Object matching data:

◆ ◆ ◆ ◆ ◆ ◆ ◆

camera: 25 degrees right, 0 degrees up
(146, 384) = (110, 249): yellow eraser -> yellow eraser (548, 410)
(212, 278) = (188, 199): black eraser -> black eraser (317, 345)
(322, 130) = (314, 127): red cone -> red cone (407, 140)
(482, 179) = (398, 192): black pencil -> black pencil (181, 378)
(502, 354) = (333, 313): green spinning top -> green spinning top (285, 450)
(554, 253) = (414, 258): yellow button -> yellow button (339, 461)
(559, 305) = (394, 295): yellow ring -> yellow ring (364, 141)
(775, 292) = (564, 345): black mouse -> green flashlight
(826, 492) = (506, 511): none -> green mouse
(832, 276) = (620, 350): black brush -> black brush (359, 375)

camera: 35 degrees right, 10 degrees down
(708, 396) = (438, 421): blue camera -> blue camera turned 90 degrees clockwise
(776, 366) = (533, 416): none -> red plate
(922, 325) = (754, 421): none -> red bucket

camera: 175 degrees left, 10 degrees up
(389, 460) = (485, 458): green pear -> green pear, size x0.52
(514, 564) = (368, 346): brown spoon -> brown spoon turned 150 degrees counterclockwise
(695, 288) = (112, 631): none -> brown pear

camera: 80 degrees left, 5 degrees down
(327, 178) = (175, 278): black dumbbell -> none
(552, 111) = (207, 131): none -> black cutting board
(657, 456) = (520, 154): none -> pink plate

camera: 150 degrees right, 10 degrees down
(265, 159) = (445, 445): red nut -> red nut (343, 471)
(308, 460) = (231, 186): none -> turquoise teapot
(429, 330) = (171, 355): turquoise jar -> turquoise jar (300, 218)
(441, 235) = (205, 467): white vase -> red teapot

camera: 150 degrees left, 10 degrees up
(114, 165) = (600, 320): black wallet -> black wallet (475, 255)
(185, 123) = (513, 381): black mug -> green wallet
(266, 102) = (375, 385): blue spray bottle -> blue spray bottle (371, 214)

◆ ◆ ◆ ◆ ◆ ◆ ◆

Work item: Every entry is to be retyped word for word.

Expected answer:
camera: 25 degrees right, 0 degrees up
(146, 384) = (110, 249): yellow eraser -> yellow eraser (548, 410)
(212, 278) = (188, 199): black eraser -> black eraser (317, 345)
(322, 130) = (314, 127): red cone -> red cone (407, 140)
(482, 179) = (398, 192): black pencil -> black pencil (181, 378)
(502, 354) = (333, 313): green spinning top -> green spinning top (285, 450)
(554, 253) = (414, 258): yellow button -> yellow button (339, 461)
(559, 305) = (394, 295): yellow ring -> yellow ring (364, 141)
(775, 292) = (564, 345): black mouse -> green flashlight
(826, 492) = (506, 511): none -> green mouse
(832, 276) = (620, 350): black brush -> black brush (359, 375)

camera: 35 degrees right, 10 degrees down
(708, 396) = (438, 421): blue camera -> blue camera turned 90 degrees clockwise
(776, 366) = (533, 416): none -> red plate
(922, 325) = (754, 421): none -> red bucket

camera: 175 degrees left, 10 degrees up
(389, 460) = (485, 458): green pear -> green pear, size x0.52
(514, 564) = (368, 346): brown spoon -> brown spoon turned 150 degrees counterclockwise
(695, 288) = (112, 631): none -> brown pear

camera: 80 degrees left, 5 degrees down
(327, 178) = (175, 278): black dumbbell -> none
(552, 111) = (207, 131): none -> black cutting board
(657, 456) = (520, 154): none -> pink plate

camera: 150 degrees right, 10 degrees down
(265, 159) = (445, 445): red nut -> red nut (343, 471)
(308, 460) = (231, 186): none -> turquoise teapot
(429, 330) = (171, 355): turquoise jar -> turquoise jar (300, 218)
(441, 235) = (205, 467): white vase -> red teapot

camera: 150 degrees left, 10 degrees up
(114, 165) = (600, 320): black wallet -> black wallet (475, 255)
(185, 123) = (513, 381): black mug -> green wallet
(266, 102) = (375, 385): blue spray bottle -> blue spray bottle (371, 214)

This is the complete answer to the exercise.